» **WHAT YOU ARE ASKED TO DO**
Exact reproduction required: the lines below from the line with "JOY3 pin VRX: D6 -> A1" to the line with "SOIL pin AO: A2 -> D12", both ends included, and no others.

» **DATA EXTRACTS**
========================
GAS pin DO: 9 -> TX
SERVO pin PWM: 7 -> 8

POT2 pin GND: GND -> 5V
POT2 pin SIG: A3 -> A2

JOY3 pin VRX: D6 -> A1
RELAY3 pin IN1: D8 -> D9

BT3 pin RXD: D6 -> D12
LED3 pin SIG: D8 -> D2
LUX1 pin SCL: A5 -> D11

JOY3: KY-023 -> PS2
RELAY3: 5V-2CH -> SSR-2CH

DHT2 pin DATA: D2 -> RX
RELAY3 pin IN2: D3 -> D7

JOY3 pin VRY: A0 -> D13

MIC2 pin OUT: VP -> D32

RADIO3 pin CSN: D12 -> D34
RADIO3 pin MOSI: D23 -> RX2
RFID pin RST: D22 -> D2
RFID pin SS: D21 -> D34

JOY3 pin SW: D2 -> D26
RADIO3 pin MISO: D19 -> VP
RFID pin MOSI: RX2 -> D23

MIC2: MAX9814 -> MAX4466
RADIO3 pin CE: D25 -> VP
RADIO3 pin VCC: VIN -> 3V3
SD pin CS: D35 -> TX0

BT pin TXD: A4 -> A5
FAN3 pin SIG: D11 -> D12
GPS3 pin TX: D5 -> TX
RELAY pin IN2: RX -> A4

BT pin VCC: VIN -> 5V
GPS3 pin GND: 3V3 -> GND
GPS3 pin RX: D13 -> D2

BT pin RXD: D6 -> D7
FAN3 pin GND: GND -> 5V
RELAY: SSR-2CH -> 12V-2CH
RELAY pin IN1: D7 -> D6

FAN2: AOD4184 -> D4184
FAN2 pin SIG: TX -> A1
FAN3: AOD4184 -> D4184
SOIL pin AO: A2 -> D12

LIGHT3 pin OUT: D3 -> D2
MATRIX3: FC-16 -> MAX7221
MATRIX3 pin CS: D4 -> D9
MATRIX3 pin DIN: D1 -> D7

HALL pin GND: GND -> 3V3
========================
» **TASK ANSWER**
JOY3 pin VRX: D6 -> A1
RELAY3 pin IN1: D8 -> D9

BT3 pin RXD: D6 -> D12
LED3 pin SIG: D8 -> D2
LUX1 pin SCL: A5 -> D11

JOY3: KY-023 -> PS2
RELAY3: 5V-2CH -> SSR-2CH

DHT2 pin DATA: D2 -> RX
RELAY3 pin IN2: D3 -> D7

JOY3 pin VRY: A0 -> D13

MIC2 pin OUT: VP -> D32

RADIO3 pin CSN: D12 -> D34
RADIO3 pin MOSI: D23 -> RX2
RFID pin RST: D22 -> D2
RFID pin SS: D21 -> D34

JOY3 pin SW: D2 -> D26
RADIO3 pin MISO: D19 -> VP
RFID pin MOSI: RX2 -> D23

MIC2: MAX9814 -> MAX4466
RADIO3 pin CE: D25 -> VP
RADIO3 pin VCC: VIN -> 3V3
SD pin CS: D35 -> TX0

BT pin TXD: A4 -> A5
FAN3 pin SIG: D11 -> D12
GPS3 pin TX: D5 -> TX
RELAY pin IN2: RX -> A4

BT pin VCC: VIN -> 5V
GPS3 pin GND: 3V3 -> GND
GPS3 pin RX: D13 -> D2

BT pin RXD: D6 -> D7
FAN3 pin GND: GND -> 5V
RELAY: SSR-2CH -> 12V-2CH
RELAY pin IN1: D7 -> D6

FAN2: AOD4184 -> D4184
FAN2 pin SIG: TX -> A1
FAN3: AOD4184 -> D4184
SOIL pin AO: A2 -> D12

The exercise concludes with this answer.